TASK OBJECTIVE:
Pick out every line below that contains the string "downbow" and copy each one in full. Case counts when matching.

EXTRACTED DATA:

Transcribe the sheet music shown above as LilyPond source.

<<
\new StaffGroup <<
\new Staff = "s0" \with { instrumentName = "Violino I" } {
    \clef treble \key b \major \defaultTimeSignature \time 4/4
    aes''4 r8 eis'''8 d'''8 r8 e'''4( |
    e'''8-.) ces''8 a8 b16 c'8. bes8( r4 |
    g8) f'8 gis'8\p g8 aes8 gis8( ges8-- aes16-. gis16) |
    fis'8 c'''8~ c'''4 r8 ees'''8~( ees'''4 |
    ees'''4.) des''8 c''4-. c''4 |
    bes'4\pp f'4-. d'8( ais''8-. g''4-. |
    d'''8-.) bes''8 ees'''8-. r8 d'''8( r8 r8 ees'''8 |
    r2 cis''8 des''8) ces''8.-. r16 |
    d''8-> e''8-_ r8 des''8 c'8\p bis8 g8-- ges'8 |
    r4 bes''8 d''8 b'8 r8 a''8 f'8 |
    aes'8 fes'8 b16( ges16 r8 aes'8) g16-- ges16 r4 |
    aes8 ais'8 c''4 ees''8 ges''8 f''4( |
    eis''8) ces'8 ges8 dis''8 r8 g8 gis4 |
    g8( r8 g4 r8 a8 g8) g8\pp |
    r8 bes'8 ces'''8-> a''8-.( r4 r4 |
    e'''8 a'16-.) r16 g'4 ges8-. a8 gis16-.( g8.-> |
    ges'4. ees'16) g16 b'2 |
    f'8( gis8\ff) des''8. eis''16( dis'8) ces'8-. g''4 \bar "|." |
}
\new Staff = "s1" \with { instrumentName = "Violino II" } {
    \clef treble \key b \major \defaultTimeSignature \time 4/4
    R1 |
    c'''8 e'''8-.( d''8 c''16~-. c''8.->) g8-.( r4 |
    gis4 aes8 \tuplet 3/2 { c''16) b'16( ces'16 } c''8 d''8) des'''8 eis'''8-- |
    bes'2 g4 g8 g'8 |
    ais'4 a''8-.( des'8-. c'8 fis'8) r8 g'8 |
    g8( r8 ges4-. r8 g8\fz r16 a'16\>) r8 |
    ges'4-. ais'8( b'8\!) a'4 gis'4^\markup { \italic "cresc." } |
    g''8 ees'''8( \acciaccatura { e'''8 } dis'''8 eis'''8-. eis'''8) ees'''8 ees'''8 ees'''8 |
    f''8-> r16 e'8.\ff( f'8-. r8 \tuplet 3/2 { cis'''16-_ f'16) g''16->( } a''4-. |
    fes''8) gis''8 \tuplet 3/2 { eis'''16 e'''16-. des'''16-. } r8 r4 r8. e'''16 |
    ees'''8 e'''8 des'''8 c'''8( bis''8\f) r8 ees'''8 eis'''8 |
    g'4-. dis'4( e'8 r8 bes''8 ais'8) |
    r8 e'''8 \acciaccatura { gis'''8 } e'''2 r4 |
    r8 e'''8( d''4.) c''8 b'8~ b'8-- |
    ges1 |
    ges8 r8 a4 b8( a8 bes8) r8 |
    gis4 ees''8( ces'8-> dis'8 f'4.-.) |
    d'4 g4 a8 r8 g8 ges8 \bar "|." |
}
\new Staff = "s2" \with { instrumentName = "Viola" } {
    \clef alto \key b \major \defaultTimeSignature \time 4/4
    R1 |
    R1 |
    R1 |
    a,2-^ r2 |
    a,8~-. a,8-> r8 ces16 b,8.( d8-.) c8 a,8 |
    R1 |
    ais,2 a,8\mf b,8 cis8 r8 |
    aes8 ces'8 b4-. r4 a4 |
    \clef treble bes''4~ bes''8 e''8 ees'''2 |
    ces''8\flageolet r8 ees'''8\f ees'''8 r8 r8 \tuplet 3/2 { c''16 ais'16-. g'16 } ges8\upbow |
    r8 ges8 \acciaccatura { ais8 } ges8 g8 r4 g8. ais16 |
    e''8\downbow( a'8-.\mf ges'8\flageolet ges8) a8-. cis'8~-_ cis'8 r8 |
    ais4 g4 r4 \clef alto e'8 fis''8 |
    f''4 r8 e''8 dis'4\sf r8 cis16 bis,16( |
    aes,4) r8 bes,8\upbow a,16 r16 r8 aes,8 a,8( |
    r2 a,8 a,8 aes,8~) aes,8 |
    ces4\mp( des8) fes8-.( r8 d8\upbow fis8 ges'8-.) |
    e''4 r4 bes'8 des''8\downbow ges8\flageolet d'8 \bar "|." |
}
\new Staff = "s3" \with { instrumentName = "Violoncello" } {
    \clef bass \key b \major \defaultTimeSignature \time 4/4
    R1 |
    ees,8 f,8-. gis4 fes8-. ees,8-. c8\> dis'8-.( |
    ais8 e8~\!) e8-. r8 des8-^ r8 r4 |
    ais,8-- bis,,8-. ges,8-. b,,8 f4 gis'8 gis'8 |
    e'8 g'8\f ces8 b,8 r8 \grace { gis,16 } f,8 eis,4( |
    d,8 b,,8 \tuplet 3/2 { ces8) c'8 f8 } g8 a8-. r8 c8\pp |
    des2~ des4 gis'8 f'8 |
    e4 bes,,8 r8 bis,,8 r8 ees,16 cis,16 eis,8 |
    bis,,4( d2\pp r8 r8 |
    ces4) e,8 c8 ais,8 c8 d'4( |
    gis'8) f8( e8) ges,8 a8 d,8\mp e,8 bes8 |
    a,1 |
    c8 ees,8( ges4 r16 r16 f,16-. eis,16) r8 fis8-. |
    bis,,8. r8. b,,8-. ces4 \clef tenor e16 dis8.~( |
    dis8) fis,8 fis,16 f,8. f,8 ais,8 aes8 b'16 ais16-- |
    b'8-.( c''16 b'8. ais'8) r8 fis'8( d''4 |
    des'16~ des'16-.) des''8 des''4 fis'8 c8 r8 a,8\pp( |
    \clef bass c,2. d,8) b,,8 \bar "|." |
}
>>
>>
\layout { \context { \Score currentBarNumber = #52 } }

SOLUTION:
    e''8\downbow( a'8-.\mf ges'8\flageolet ges8) a8-. cis'8~-_ cis'8 r8 |
    e''4 r4 bes'8 des''8\downbow ges8\flageolet d'8 \bar "|." |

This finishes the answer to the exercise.